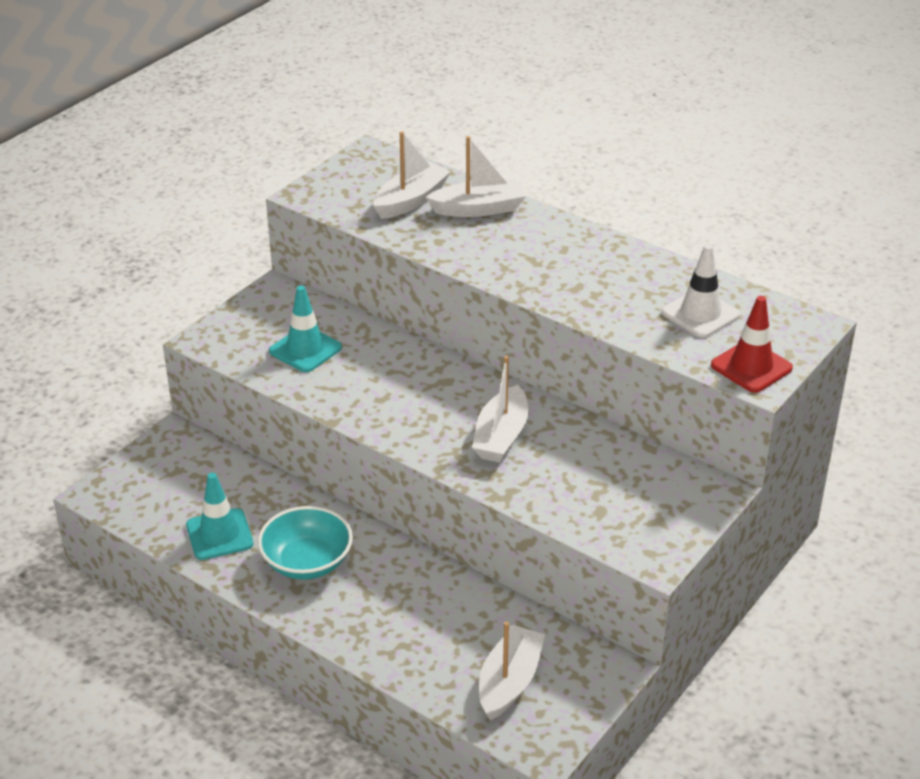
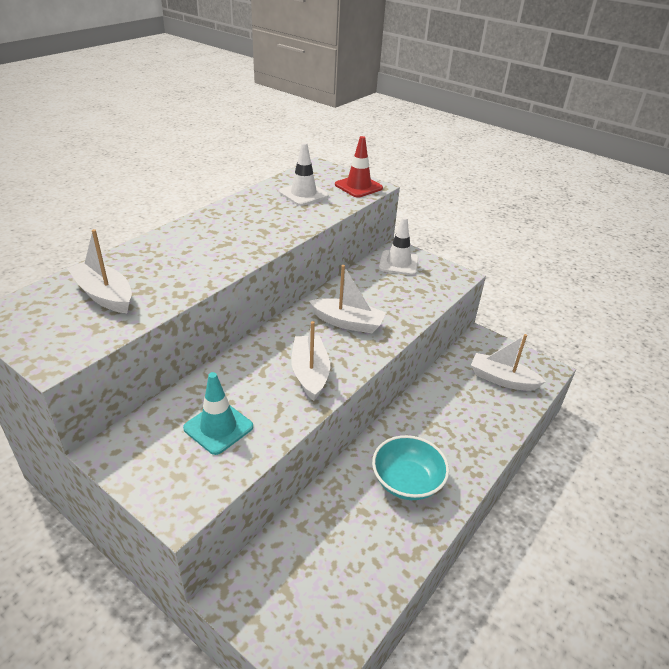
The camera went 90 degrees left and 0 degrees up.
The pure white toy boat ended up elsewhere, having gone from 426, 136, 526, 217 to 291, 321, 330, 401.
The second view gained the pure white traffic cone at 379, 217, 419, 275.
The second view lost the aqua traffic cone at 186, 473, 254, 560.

> What you should do
Return each line above exactly; any pictures are to be skipped.

> The completed task
The camera went 90 degrees left and 0 degrees up.
The pure white toy boat ended up elsewhere, having gone from 426, 136, 526, 217 to 291, 321, 330, 401.
The second view gained the pure white traffic cone at 379, 217, 419, 275.
The second view lost the aqua traffic cone at 186, 473, 254, 560.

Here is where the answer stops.